_Directions:_ Please report each line of the data below that contains "mushroom".

:: Material provided ::

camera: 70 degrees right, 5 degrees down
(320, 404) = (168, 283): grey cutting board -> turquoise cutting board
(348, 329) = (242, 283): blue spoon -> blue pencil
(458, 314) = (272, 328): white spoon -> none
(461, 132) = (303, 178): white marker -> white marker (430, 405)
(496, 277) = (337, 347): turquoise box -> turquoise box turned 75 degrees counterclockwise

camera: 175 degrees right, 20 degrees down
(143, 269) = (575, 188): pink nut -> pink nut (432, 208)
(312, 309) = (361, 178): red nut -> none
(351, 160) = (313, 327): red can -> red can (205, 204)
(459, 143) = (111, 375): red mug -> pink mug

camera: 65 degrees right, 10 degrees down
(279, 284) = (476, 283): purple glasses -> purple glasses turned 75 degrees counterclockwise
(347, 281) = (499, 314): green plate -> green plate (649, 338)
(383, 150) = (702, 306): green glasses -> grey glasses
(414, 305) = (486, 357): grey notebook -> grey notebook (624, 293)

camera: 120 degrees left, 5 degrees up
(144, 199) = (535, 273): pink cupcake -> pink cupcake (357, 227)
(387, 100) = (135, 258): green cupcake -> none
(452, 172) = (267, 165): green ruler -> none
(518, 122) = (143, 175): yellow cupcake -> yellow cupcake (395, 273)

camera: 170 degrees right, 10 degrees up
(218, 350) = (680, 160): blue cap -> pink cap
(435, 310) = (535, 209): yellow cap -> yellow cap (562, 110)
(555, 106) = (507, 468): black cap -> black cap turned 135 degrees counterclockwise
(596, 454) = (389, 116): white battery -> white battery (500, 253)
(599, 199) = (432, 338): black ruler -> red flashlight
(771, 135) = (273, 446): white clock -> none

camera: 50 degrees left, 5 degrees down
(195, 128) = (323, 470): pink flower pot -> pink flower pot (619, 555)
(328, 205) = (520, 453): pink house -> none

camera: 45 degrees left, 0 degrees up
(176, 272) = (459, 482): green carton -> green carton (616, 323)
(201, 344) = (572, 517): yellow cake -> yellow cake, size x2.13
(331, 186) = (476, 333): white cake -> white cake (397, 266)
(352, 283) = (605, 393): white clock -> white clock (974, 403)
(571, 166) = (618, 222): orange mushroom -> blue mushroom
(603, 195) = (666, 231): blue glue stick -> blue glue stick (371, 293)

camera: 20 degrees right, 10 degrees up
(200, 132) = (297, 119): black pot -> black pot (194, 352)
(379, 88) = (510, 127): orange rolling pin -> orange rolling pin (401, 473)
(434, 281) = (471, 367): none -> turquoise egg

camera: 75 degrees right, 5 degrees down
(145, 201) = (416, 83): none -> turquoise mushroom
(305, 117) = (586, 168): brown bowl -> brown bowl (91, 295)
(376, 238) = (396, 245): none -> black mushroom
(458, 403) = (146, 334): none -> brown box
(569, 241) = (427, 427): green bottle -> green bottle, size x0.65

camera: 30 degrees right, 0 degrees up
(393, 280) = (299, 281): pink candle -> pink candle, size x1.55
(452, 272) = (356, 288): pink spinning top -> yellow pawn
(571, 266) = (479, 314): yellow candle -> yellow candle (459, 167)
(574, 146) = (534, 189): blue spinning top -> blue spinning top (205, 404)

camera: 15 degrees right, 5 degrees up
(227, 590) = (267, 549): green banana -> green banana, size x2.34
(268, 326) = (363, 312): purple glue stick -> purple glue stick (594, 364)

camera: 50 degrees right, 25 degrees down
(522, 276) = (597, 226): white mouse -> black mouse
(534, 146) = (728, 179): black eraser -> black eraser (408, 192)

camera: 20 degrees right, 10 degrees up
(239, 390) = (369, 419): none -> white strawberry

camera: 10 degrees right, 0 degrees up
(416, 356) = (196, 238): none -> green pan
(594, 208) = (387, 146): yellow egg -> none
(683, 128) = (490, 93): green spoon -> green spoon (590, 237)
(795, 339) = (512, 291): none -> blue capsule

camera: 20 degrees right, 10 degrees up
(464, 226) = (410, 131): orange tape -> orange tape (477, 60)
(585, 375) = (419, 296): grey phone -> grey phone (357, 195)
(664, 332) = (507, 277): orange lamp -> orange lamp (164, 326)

:::

_Written reply:_
(571, 166) = (618, 222): orange mushroom -> blue mushroom
(145, 201) = (416, 83): none -> turquoise mushroom
(376, 238) = (396, 245): none -> black mushroom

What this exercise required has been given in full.